### What to do:
Put every line of the records below into a Markdown table with the columns Row and Record text, numbering each line and leaving out blank lines.

### Records supplied:
○ ○ ○ ○

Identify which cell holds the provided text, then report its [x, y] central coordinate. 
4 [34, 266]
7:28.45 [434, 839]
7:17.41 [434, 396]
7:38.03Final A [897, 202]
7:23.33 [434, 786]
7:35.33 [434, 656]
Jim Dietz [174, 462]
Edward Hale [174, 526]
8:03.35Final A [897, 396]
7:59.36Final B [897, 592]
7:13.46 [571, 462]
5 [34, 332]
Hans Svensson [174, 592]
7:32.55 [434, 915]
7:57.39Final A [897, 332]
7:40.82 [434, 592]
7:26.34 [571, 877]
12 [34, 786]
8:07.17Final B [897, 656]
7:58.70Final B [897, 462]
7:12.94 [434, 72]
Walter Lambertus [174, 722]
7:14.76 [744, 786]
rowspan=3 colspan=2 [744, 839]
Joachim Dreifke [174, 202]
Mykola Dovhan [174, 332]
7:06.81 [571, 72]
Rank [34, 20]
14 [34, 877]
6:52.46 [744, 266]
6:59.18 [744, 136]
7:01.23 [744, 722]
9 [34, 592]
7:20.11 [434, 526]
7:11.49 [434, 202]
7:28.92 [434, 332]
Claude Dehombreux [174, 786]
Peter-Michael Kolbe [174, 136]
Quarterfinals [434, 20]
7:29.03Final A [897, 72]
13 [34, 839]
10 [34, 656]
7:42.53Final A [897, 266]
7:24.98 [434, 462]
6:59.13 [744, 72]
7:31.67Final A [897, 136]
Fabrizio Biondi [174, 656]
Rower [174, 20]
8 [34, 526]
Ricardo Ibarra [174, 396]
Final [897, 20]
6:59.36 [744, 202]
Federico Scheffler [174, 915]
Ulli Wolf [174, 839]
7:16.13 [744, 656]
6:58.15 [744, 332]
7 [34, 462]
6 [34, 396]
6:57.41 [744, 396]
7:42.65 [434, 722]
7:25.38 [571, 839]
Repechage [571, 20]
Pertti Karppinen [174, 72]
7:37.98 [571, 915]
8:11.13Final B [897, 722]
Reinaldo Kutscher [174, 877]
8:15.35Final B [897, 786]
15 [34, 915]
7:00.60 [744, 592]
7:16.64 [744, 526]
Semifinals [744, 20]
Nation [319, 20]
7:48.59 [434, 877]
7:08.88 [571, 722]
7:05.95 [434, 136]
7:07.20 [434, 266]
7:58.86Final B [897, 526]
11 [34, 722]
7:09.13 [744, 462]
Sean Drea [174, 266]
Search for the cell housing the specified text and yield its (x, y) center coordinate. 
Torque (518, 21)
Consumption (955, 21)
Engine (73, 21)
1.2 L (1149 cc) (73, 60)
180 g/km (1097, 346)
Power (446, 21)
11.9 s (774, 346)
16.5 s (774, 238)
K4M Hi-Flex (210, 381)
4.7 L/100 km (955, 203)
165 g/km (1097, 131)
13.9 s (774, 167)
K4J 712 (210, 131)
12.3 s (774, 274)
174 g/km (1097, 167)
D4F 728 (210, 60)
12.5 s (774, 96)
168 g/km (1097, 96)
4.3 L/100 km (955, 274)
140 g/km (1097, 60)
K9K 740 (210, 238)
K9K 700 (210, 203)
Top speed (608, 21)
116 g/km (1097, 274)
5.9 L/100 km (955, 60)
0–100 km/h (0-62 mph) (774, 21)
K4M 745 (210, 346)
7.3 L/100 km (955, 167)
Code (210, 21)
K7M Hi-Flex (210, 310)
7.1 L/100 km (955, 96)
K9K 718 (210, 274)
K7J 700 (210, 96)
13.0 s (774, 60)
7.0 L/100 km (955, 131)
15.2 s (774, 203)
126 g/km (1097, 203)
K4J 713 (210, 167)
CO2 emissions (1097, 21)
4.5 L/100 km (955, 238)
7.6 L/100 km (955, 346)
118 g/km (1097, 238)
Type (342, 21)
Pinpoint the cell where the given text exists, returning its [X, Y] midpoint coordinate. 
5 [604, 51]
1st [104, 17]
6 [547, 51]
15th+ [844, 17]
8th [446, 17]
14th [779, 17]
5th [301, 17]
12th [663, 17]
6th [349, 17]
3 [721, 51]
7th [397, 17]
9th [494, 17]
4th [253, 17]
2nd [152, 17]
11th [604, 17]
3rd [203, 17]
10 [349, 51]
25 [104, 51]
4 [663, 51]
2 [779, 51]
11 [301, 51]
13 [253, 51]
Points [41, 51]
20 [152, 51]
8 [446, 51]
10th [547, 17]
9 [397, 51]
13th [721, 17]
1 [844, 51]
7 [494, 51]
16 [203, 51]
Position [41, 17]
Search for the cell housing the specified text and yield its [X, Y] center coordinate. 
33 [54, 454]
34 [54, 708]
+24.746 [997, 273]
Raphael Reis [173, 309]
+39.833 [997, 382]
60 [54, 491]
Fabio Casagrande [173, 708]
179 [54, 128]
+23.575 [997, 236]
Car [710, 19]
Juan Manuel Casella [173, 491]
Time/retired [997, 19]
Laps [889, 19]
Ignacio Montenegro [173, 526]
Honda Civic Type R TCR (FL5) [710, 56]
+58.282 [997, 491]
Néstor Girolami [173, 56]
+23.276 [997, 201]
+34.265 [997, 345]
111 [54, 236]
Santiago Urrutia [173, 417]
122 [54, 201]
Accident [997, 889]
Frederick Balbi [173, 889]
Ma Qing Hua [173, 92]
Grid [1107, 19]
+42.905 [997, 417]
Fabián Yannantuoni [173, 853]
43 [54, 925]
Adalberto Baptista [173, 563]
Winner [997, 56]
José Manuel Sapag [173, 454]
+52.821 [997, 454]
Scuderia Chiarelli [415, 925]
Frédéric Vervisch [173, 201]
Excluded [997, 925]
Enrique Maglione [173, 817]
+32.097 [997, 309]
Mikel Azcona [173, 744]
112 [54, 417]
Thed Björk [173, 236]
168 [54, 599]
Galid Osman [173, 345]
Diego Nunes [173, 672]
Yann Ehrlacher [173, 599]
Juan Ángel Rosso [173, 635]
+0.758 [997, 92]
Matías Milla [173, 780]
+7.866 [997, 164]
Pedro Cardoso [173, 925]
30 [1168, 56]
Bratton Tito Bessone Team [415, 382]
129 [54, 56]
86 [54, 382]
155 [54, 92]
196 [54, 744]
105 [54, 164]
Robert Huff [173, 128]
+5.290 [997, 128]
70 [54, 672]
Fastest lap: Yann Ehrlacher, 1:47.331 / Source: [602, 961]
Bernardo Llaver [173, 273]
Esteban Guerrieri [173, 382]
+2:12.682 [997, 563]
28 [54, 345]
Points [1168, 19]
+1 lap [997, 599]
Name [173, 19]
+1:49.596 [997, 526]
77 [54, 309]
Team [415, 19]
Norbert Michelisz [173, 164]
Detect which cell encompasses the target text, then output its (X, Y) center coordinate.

○ ○ ○ ○

### Exercise output:
| Row | Record text |
|---|---|
| 1 | Identify which cell holds the provided text, then report its [x, y] central coordinate.  |
| 2 | 4 [34, 266] |
| 3 | 7:28.45 [434, 839] |
| 4 | 7:17.41 [434, 396] |
| 5 | 7:38.03Final A [897, 202] |
| 6 | 7:23.33 [434, 786] |
| 7 | 7:35.33 [434, 656] |
| 8 | Jim Dietz [174, 462] |
| 9 | Edward Hale [174, 526] |
| 10 | 8:03.35Final A [897, 396] |
| 11 | 7:59.36Final B [897, 592] |
| 12 | 7:13.46 [571, 462] |
| 13 | 5 [34, 332] |
| 14 | Hans Svensson [174, 592] |
| 15 | 7:32.55 [434, 915] |
| 16 | 7:57.39Final A [897, 332] |
| 17 | 7:40.82 [434, 592] |
| 18 | 7:26.34 [571, 877] |
| 19 | 12 [34, 786] |
| 20 | 8:07.17Final B [897, 656] |
| 21 | 7:58.70Final B [897, 462] |
| 22 | 7:12.94 [434, 72] |
| 23 | Walter Lambertus [174, 722] |
| 24 | 7:14.76 [744, 786] |
| 25 | rowspan=3 colspan=2 [744, 839] |
| 26 | Joachim Dreifke [174, 202] |
| 27 | Mykola Dovhan [174, 332] |
| 28 | 7:06.81 [571, 72] |
| 29 | Rank [34, 20] |
| 30 | 14 [34, 877] |
| 31 | 6:52.46 [744, 266] |
| 32 | 6:59.18 [744, 136] |
| 33 | 7:01.23 [744, 722] |
| 34 | 9 [34, 592] |
| 35 | 7:20.11 [434, 526] |
| 36 | 7:11.49 [434, 202] |
| 37 | 7:28.92 [434, 332] |
| 38 | Claude Dehombreux [174, 786] |
| 39 | Peter-Michael Kolbe [174, 136] |
| 40 | Quarterfinals [434, 20] |
| 41 | 7:29.03Final A [897, 72] |
| 42 | 13 [34, 839] |
| 43 | 10 [34, 656] |
| 44 | 7:42.53Final A [897, 266] |
| 45 | 7:24.98 [434, 462] |
| 46 | 6:59.13 [744, 72] |
| 47 | 7:31.67Final A [897, 136] |
| 48 | Fabrizio Biondi [174, 656] |
| 49 | Rower [174, 20] |
| 50 | 8 [34, 526] |
| 51 | Ricardo Ibarra [174, 396] |
| 52 | Final [897, 20] |
| 53 | 6:59.36 [744, 202] |
| 54 | Federico Scheffler [174, 915] |
| 55 | Ulli Wolf [174, 839] |
| 56 | 7:16.13 [744, 656] |
| 57 | 6:58.15 [744, 332] |
| 58 | 7 [34, 462] |
| 59 | 6 [34, 396] |
| 60 | 6:57.41 [744, 396] |
| 61 | 7:42.65 [434, 722] |
| 62 | 7:25.38 [571, 839] |
| 63 | Repechage [571, 20] |
| 64 | Pertti Karppinen [174, 72] |
| 65 | 7:37.98 [571, 915] |
| 66 | 8:11.13Final B [897, 722] |
| 67 | Reinaldo Kutscher [174, 877] |
| 68 | 8:15.35Final B [897, 786] |
| 69 | 15 [34, 915] |
| 70 | 7:00.60 [744, 592] |
| 71 | 7:16.64 [744, 526] |
| 72 | Semifinals [744, 20] |
| 73 | Nation [319, 20] |
| 74 | 7:48.59 [434, 877] |
| 75 | 7:08.88 [571, 722] |
| 76 | 7:05.95 [434, 136] |
| 77 | 7:07.20 [434, 266] |
| 78 | 7:58.86Final B [897, 526] |
| 79 | 11 [34, 722] |
| 80 | 7:09.13 [744, 462] |
| 81 | Sean Drea [174, 266] |
| 82 | Search for the cell housing the specified text and yield its (x, y) center coordinate.  |
| 83 | Torque (518, 21) |
| 84 | Consumption (955, 21) |
| 85 | Engine (73, 21) |
| 86 | 1.2 L (1149 cc) (73, 60) |
| 87 | 180 g/km (1097, 346) |
| 88 | Power (446, 21) |
| 89 | 11.9 s (774, 346) |
| 90 | 16.5 s (774, 238) |
| 91 | K4M Hi-Flex (210, 381) |
| 92 | 4.7 L/100 km (955, 203) |
| 93 | 165 g/km (1097, 131) |
| 94 | 13.9 s (774, 167) |
| 95 | K4J 712 (210, 131) |
| 96 | 12.3 s (774, 274) |
| 97 | 174 g/km (1097, 167) |
| 98 | D4F 728 (210, 60) |
| 99 | 12.5 s (774, 96) |
| 100 | 168 g/km (1097, 96) |
| 101 | 4.3 L/100 km (955, 274) |
| 102 | 140 g/km (1097, 60) |
| 103 | K9K 740 (210, 238) |
| 104 | K9K 700 (210, 203) |
| 105 | Top speed (608, 21) |
| 106 | 116 g/km (1097, 274) |
| 107 | 5.9 L/100 km (955, 60) |
| 108 | 0–100 km/h (0-62 mph) (774, 21) |
| 109 | K4M 745 (210, 346) |
| 110 | 7.3 L/100 km (955, 167) |
| 111 | Code (210, 21) |
| 112 | K7M Hi-Flex (210, 310) |
| 113 | 7.1 L/100 km (955, 96) |
| 114 | K9K 718 (210, 274) |
| 115 | K7J 700 (210, 96) |
| 116 | 13.0 s (774, 60) |
| 117 | 7.0 L/100 km (955, 131) |
| 118 | 15.2 s (774, 203) |
| 119 | 126 g/km (1097, 203) |
| 120 | K4J 713 (210, 167) |
| 121 | CO2 emissions (1097, 21) |
| 122 | 4.5 L/100 km (955, 238) |
| 123 | 7.6 L/100 km (955, 346) |
| 124 | 118 g/km (1097, 238) |
| 125 | Type (342, 21) |
| 126 | Pinpoint the cell where the given text exists, returning its [X, Y] midpoint coordinate.  |
| 127 | 5 [604, 51] |
| 128 | 1st [104, 17] |
| 129 | 6 [547, 51] |
| 130 | 15th+ [844, 17] |
| 131 | 8th [446, 17] |
| 132 | 14th [779, 17] |
| 133 | 5th [301, 17] |
| 134 | 12th [663, 17] |
| 135 | 6th [349, 17] |
| 136 | 3 [721, 51] |
| 137 | 7th [397, 17] |
| 138 | 9th [494, 17] |
| 139 | 4th [253, 17] |
| 140 | 2nd [152, 17] |
| 141 | 11th [604, 17] |
| 142 | 3rd [203, 17] |
| 143 | 10 [349, 51] |
| 144 | 25 [104, 51] |
| 145 | 4 [663, 51] |
| 146 | 2 [779, 51] |
| 147 | 11 [301, 51] |
| 148 | 13 [253, 51] |
| 149 | Points [41, 51] |
| 150 | 20 [152, 51] |
| 151 | 8 [446, 51] |
| 152 | 10th [547, 17] |
| 153 | 9 [397, 51] |
| 154 | 13th [721, 17] |
| 155 | 1 [844, 51] |
| 156 | 7 [494, 51] |
| 157 | 16 [203, 51] |
| 158 | Position [41, 17] |
| 159 | Search for the cell housing the specified text and yield its [X, Y] center coordinate.  |
| 160 | 33 [54, 454] |
| 161 | 34 [54, 708] |
| 162 | +24.746 [997, 273] |
| 163 | Raphael Reis [173, 309] |
| 164 | +39.833 [997, 382] |
| 165 | 60 [54, 491] |
| 166 | Fabio Casagrande [173, 708] |
| 167 | 179 [54, 128] |
| 168 | +23.575 [997, 236] |
| 169 | Car [710, 19] |
| 170 | Juan Manuel Casella [173, 491] |
| 171 | Time/retired [997, 19] |
| 172 | Laps [889, 19] |
| 173 | Ignacio Montenegro [173, 526] |
| 174 | Honda Civic Type R TCR (FL5) [710, 56] |
| 175 | +58.282 [997, 491] |
| 176 | Néstor Girolami [173, 56] |
| 177 | +23.276 [997, 201] |
| 178 | +34.265 [997, 345] |
| 179 | 111 [54, 236] |
| 180 | Santiago Urrutia [173, 417] |
| 181 | 122 [54, 201] |
| 182 | Accident [997, 889] |
| 183 | Frederick Balbi [173, 889] |
| 184 | Ma Qing Hua [173, 92] |
| 185 | Grid [1107, 19] |
| 186 | +42.905 [997, 417] |
| 187 | Fabián Yannantuoni [173, 853] |
| 188 | 43 [54, 925] |
| 189 | Adalberto Baptista [173, 563] |
| 190 | Winner [997, 56] |
| 191 | José Manuel Sapag [173, 454] |
| 192 | +52.821 [997, 454] |
| 193 | Scuderia Chiarelli [415, 925] |
| 194 | Frédéric Vervisch [173, 201] |
| 195 | Excluded [997, 925] |
| 196 | Enrique Maglione [173, 817] |
| 197 | +32.097 [997, 309] |
| 198 | Mikel Azcona [173, 744] |
| 199 | 112 [54, 417] |
| 200 | Thed Björk [173, 236] |
| 201 | 168 [54, 599] |
| 202 | Galid Osman [173, 345] |
| 203 | Diego Nunes [173, 672] |
| 204 | Yann Ehrlacher [173, 599] |
| 205 | Juan Ángel Rosso [173, 635] |
| 206 | +0.758 [997, 92] |
| 207 | Matías Milla [173, 780] |
| 208 | +7.866 [997, 164] |
| 209 | Pedro Cardoso [173, 925] |
| 210 | 30 [1168, 56] |
| 211 | Bratton Tito Bessone Team [415, 382] |
| 212 | 129 [54, 56] |
| 213 | 86 [54, 382] |
| 214 | 155 [54, 92] |
| 215 | 196 [54, 744] |
| 216 | 105 [54, 164] |
| 217 | Robert Huff [173, 128] |
| 218 | +5.290 [997, 128] |
| 219 | 70 [54, 672] |
| 220 | Fastest lap: Yann Ehrlacher, 1:47.331 / Source: [602, 961] |
| 221 | Bernardo Llaver [173, 273] |
| 222 | Esteban Guerrieri [173, 382] |
| 223 | +2:12.682 [997, 563] |
| 224 | 28 [54, 345] |
| 225 | Points [1168, 19] |
| 226 | +1 lap [997, 599] |
| 227 | Name [173, 19] |
| 228 | +1:49.596 [997, 526] |
| 229 | 77 [54, 309] |
| 230 | Team [415, 19] |
| 231 | Norbert Michelisz [173, 164] |
| 232 | Detect which cell encompasses the target text, then output its (X, Y) center coordinate. |